## Your objective
Each image should be skipped while the records are restated word for word.

## Information given

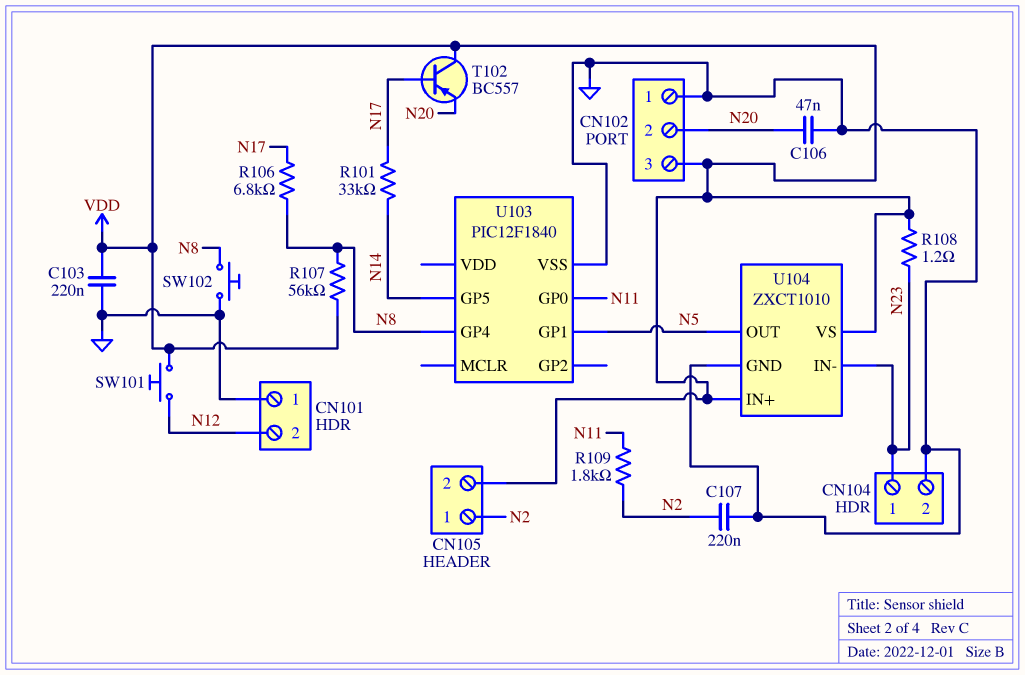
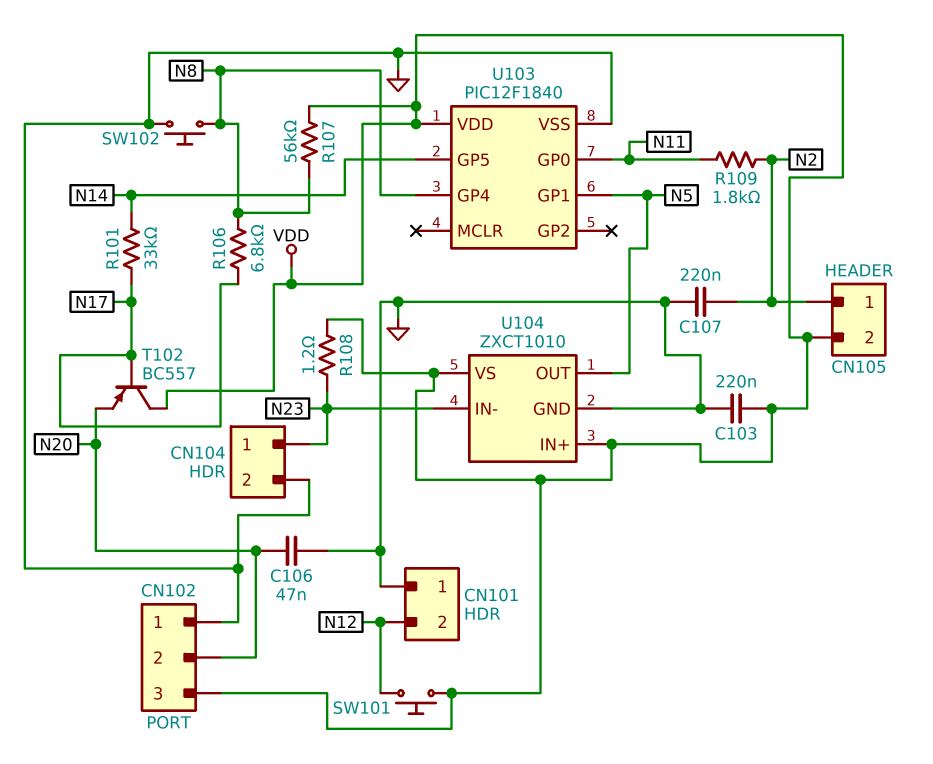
U103 pin VDD: none -> VDD

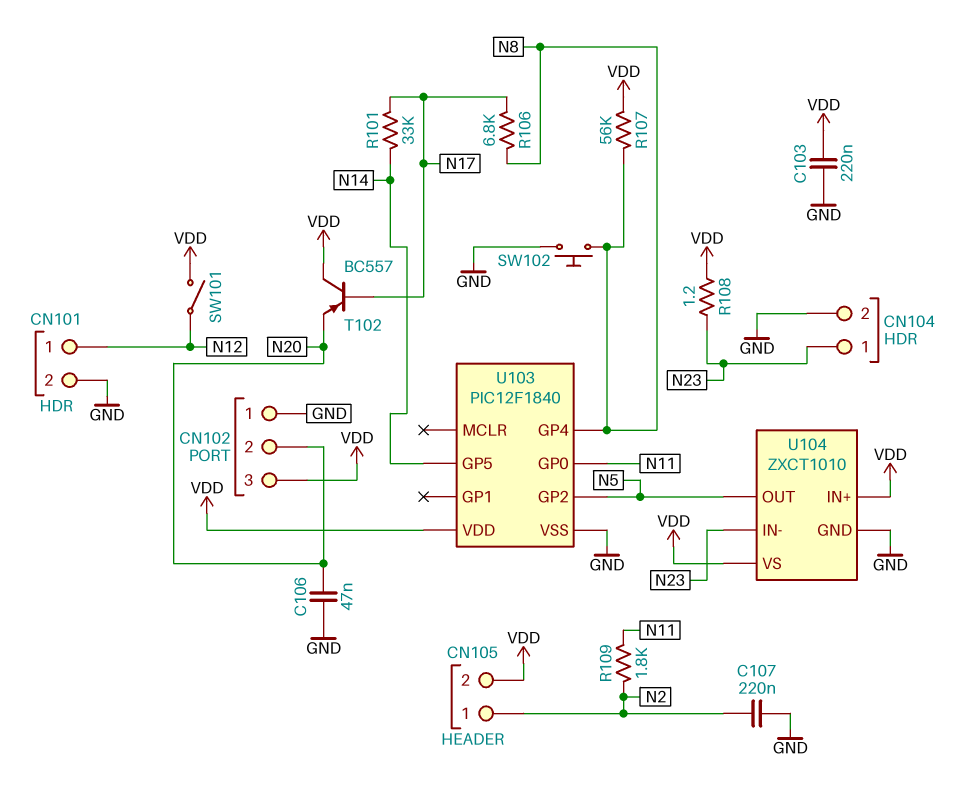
CN101 pin 1: GND -> N12
CN101 pin 2: N12 -> GND
SW101: button (N12, VDD) -> switch (N12, VDD)
U103 pin GP1: N5 -> none
U103 pin GP2: none -> N5

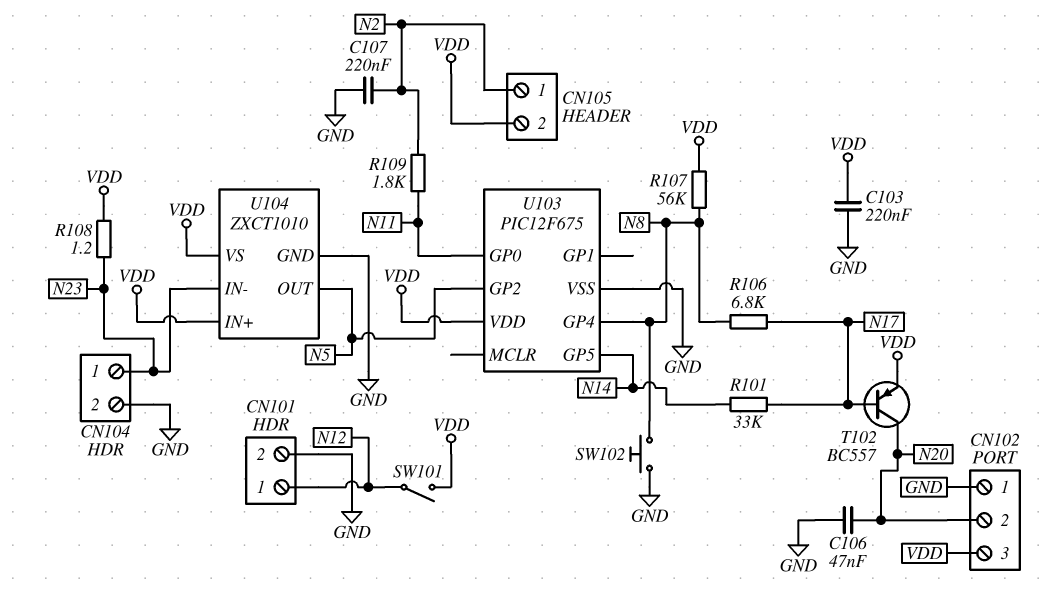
T102: PNP BC557 (B N17, C VDD, E N20) -> PNP BC557 (B N17, C N20, E VDD)
U103: PIC12F1840 -> PIC12F675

## Output
U103 pin VDD: none -> VDD

CN101 pin 1: GND -> N12
CN101 pin 2: N12 -> GND
SW101: button (N12, VDD) -> switch (N12, VDD)
U103 pin GP1: N5 -> none
U103 pin GP2: none -> N5

T102: PNP BC557 (B N17, C VDD, E N20) -> PNP BC557 (B N17, C N20, E VDD)
U103: PIC12F1840 -> PIC12F675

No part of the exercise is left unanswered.